WHAT YOU WILL DO
In the listing that follows, count every line holding the word "orange" and give only the count.

DATA IN THIS EXERCISE

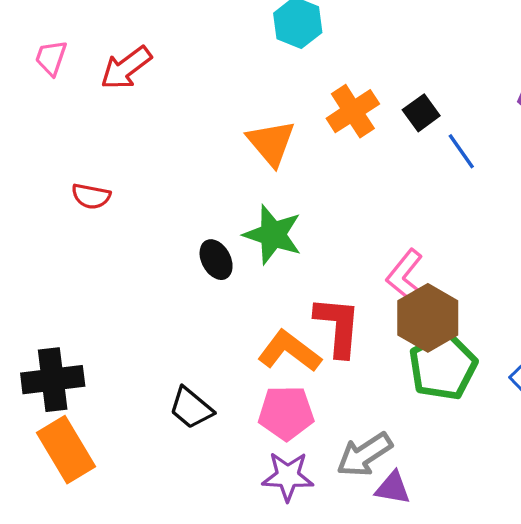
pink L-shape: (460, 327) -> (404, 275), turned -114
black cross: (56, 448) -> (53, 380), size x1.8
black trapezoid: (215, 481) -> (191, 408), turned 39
---
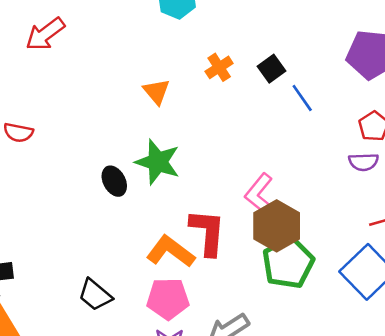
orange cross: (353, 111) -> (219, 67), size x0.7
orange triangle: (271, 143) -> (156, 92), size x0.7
...
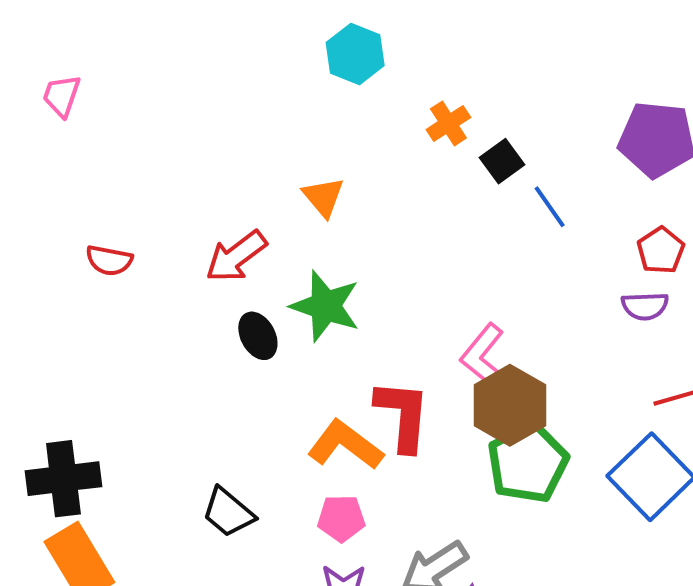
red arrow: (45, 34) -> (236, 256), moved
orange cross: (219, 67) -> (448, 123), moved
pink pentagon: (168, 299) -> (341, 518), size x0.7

RESPONSE AREA
3